*EXTRACTED INFORMATION*
● ● ● ● ● ● ●

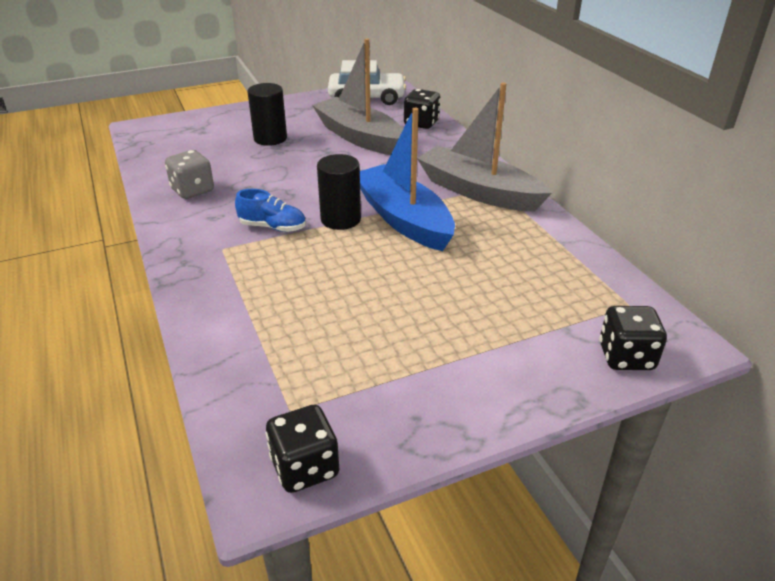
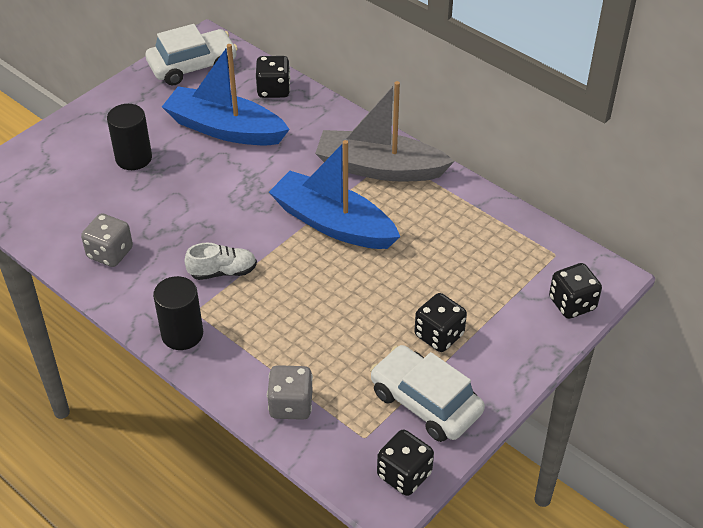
camera: 25 degrees left, 10 degrees up
(240, 352) = (291, 405): none -> grey dice
(273, 227) = (223, 272): blue shoe -> white shoe
(340, 219) = (278, 242): black cylinder -> black cylinder (182, 334)
(360, 137) = (225, 129): grey boat -> blue boat
(385, 399) = (425, 402): none -> white car
(446, 339) = (439, 335): none -> black dice

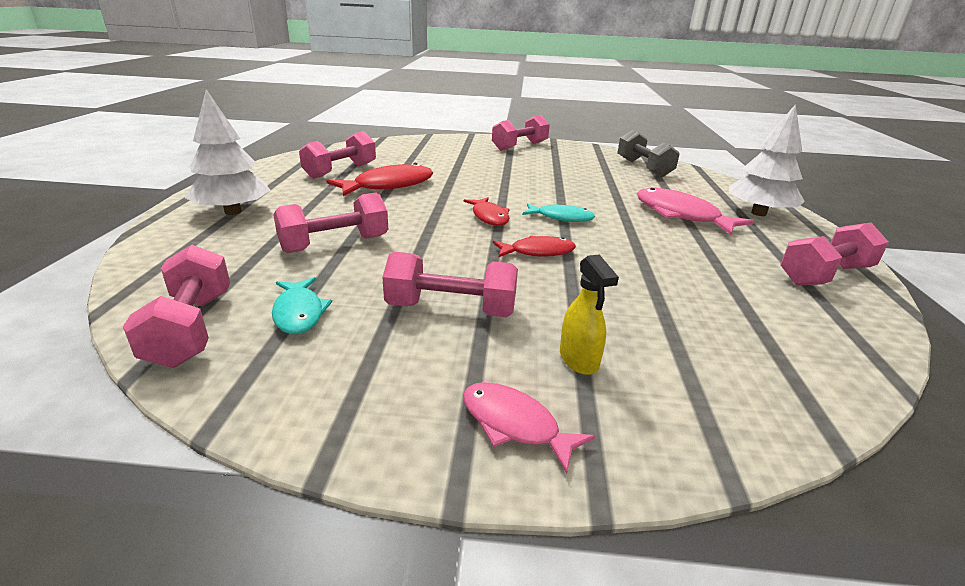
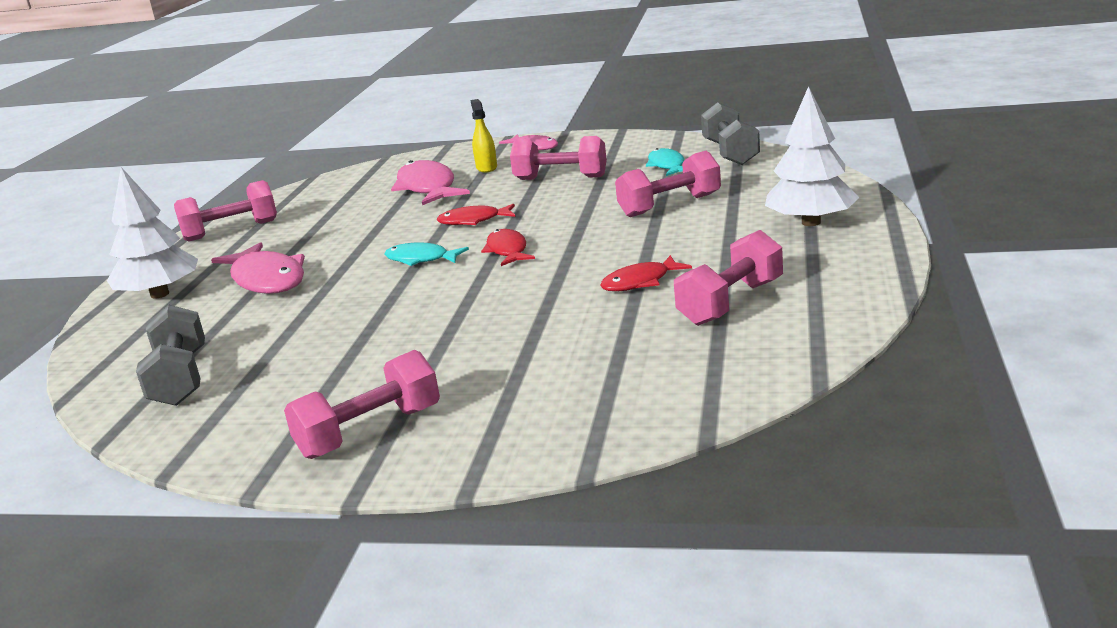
camera: 170 degrees left, 5 degrees down
(191, 329) = (730, 153): pink dumbbell -> grey dumbbell
(389, 185) = (640, 282): red fish -> red fish, size x0.60
(641, 319) = (427, 188): none -> pink fish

● ● ● ● ● ● ●

Scan the data for lines containing "white" and copy all of them.

*ANSWER SECTION*
(273, 227) = (223, 272): blue shoe -> white shoe
(385, 399) = (425, 402): none -> white car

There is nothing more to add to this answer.